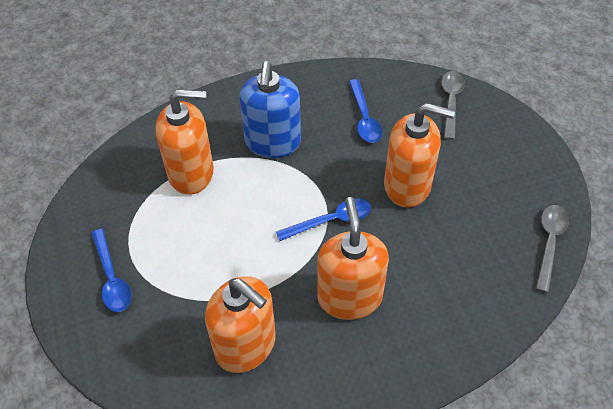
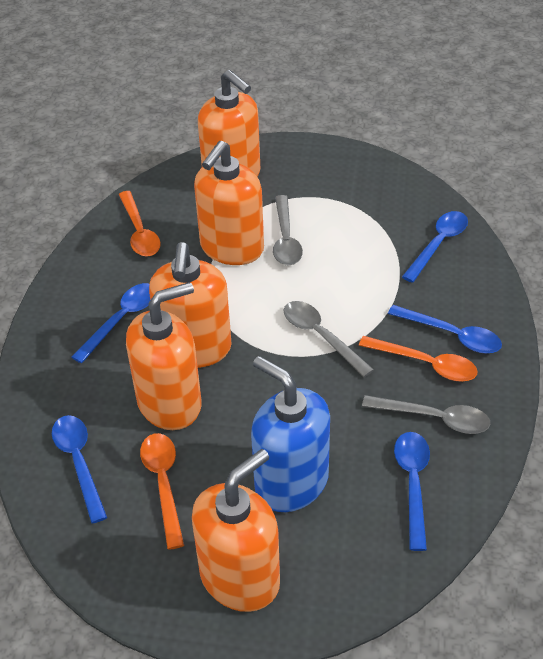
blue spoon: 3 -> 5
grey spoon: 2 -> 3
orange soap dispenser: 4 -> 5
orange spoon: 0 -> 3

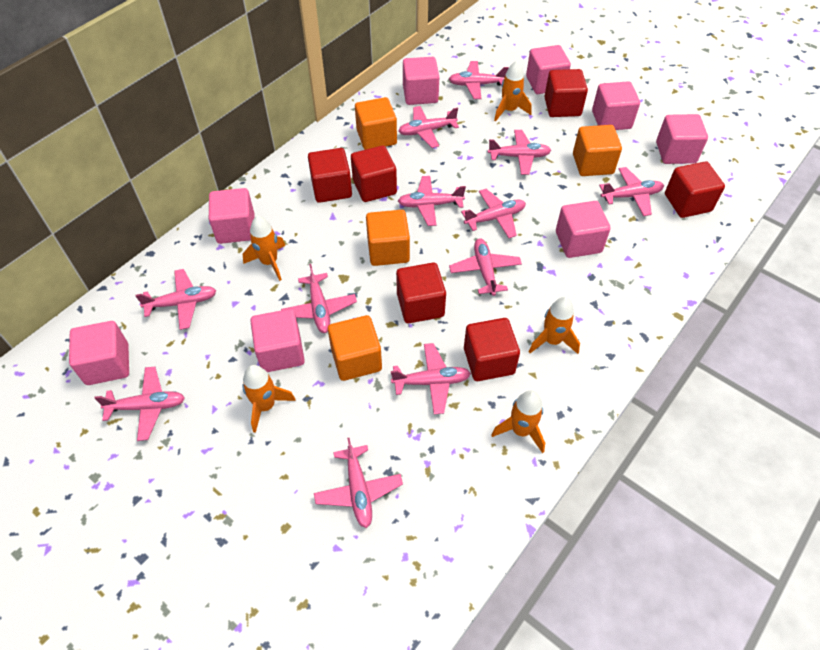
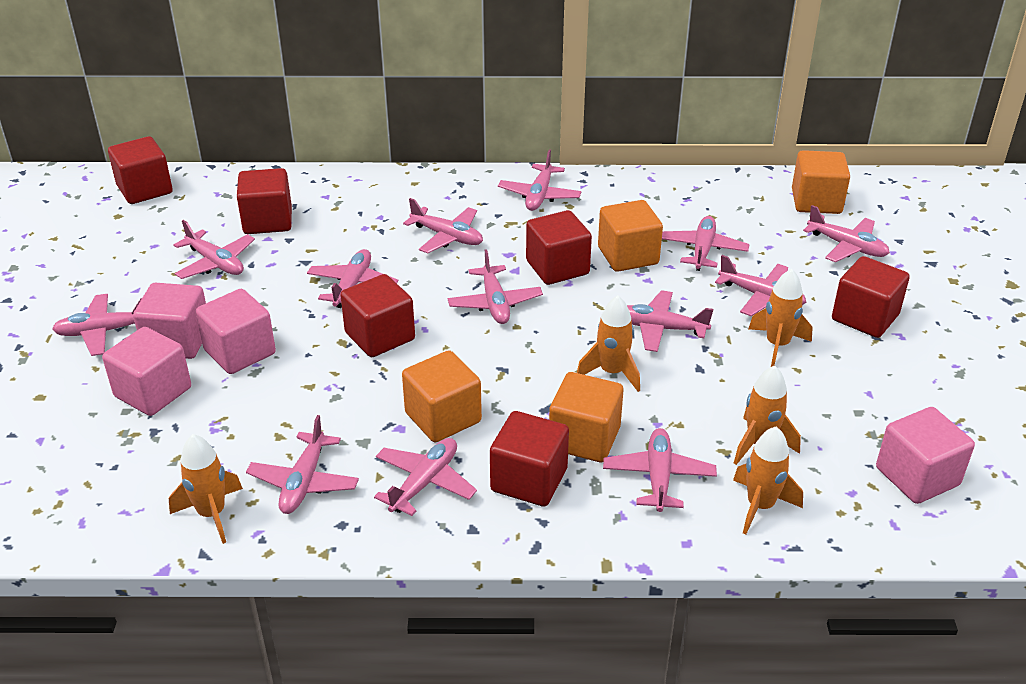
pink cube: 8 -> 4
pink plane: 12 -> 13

What is needed —
Reproduce all of the data exactly; the pictures do not belong in the copy.

Response to the task —
blue spoon: 3 -> 5
grey spoon: 2 -> 3
orange soap dispenser: 4 -> 5
orange spoon: 0 -> 3

pink cube: 8 -> 4
pink plane: 12 -> 13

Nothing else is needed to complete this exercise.